*Task objective:* Scan the listing below. Return every line containing the string "CANH".

*Given entries:*
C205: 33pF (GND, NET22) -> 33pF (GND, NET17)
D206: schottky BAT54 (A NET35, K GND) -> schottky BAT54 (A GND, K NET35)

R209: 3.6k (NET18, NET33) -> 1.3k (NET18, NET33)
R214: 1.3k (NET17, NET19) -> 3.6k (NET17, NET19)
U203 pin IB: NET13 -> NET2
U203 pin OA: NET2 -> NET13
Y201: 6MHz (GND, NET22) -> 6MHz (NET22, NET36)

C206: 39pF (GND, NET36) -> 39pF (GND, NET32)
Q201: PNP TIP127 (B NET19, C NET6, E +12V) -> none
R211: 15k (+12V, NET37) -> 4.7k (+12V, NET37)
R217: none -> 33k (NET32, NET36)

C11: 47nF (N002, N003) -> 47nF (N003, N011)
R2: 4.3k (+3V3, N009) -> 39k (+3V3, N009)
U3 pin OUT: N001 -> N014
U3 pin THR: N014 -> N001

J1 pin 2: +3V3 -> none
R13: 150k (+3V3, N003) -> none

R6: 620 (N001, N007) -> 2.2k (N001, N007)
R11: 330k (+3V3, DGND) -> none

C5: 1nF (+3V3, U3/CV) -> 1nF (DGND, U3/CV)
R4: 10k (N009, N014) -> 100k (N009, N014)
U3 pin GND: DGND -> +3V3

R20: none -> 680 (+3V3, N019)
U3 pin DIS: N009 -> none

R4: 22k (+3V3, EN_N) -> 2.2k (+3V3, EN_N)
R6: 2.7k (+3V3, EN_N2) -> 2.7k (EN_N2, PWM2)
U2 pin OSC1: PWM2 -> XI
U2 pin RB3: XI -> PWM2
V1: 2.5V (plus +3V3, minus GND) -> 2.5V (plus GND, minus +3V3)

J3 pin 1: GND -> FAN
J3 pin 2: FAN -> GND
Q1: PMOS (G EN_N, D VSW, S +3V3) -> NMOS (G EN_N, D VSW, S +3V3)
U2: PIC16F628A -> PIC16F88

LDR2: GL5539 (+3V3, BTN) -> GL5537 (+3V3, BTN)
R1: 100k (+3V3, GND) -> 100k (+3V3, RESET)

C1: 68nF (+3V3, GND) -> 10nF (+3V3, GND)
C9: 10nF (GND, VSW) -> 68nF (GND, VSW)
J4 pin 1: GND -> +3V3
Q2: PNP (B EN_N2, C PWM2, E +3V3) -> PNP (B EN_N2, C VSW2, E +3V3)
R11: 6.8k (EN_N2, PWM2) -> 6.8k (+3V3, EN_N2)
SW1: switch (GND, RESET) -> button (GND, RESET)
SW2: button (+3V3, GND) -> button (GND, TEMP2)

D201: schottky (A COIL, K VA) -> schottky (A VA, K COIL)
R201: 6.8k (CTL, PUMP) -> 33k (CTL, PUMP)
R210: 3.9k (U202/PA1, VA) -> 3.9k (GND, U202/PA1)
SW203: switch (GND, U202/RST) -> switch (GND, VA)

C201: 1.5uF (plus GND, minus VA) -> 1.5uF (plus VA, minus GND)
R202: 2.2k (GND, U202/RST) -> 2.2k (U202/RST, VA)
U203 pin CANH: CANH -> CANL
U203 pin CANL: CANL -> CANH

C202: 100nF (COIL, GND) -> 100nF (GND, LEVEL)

*Exercise solution:*
U203 pin CANH: CANH -> CANL
U203 pin CANL: CANL -> CANH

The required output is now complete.